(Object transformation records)
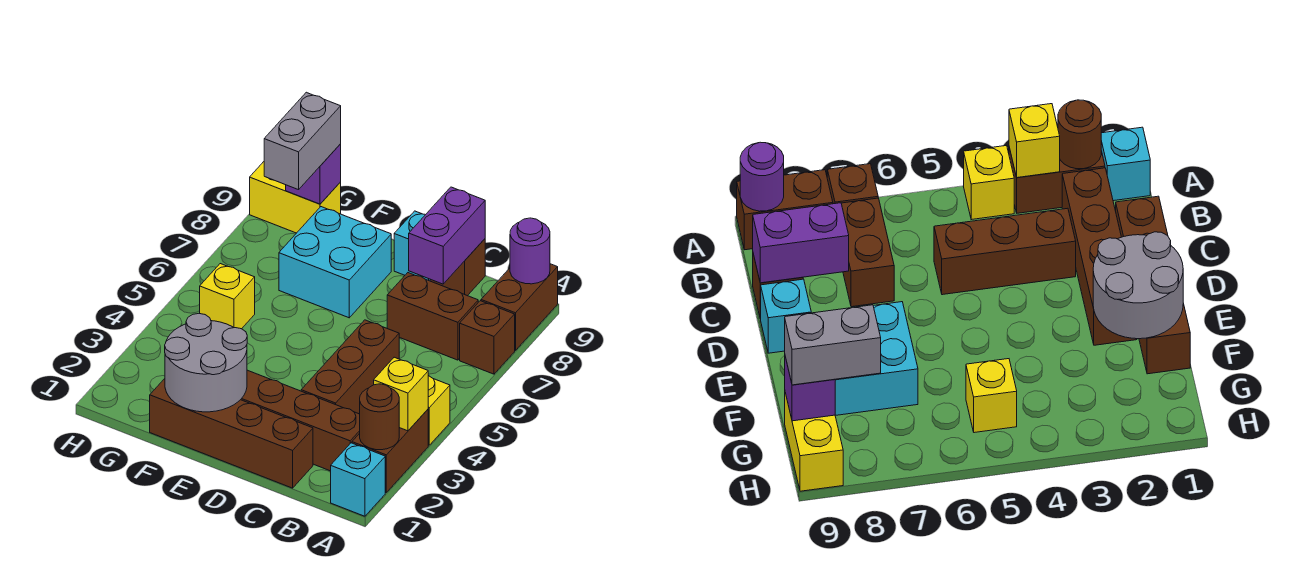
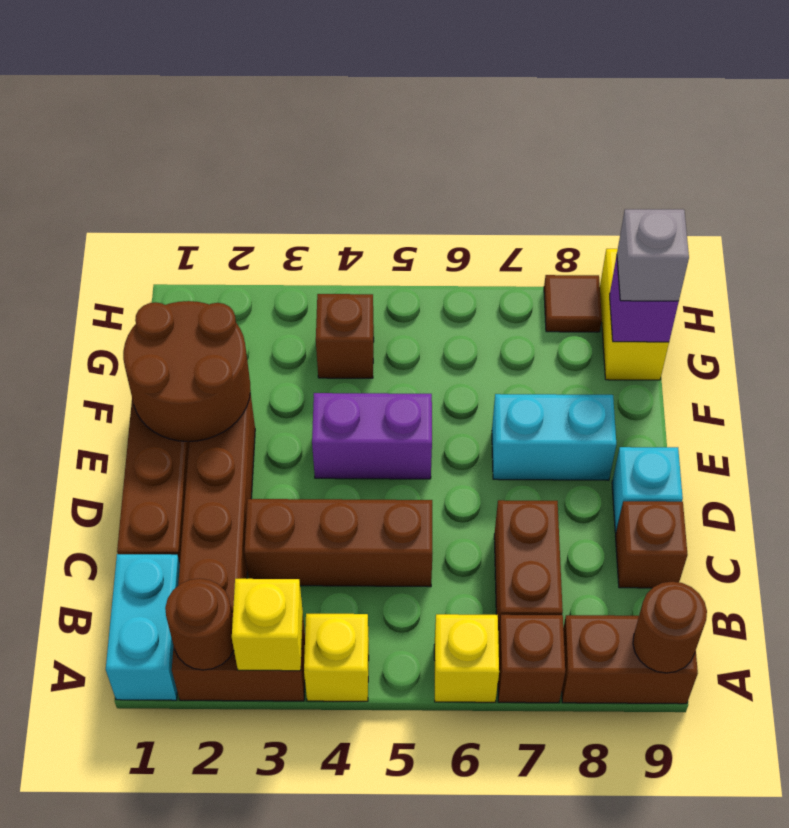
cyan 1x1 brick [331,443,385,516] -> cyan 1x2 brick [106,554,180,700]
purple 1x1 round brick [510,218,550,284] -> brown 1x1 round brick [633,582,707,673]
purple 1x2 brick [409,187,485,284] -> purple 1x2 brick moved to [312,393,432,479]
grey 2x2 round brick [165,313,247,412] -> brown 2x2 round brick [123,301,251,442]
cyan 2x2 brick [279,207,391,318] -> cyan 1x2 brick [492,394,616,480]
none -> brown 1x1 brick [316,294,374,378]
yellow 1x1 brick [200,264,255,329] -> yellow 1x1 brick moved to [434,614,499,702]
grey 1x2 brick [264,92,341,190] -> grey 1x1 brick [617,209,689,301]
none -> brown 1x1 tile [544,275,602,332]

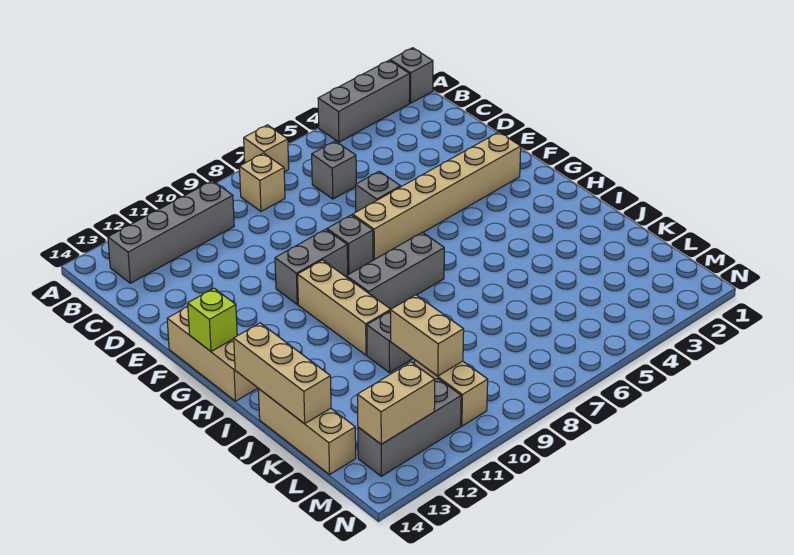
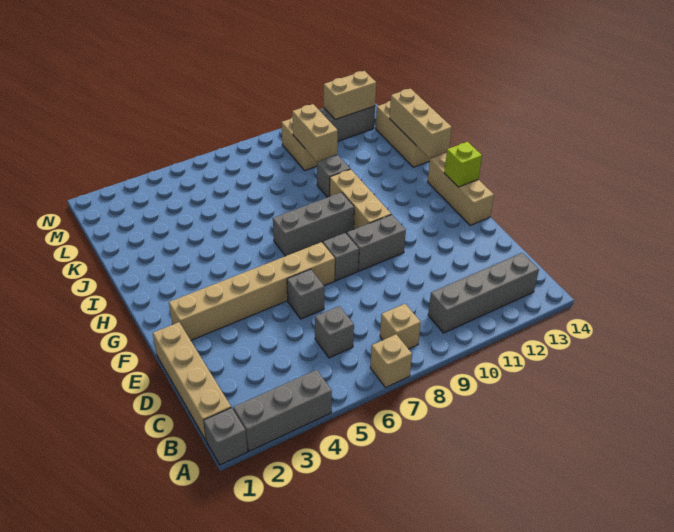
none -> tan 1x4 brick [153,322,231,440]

**GOAL OF THE EXERCISE:**
Within the data above, count the lines that contain the string "none"; the reply is the number alone.

**YOUR SOLUTION:**
3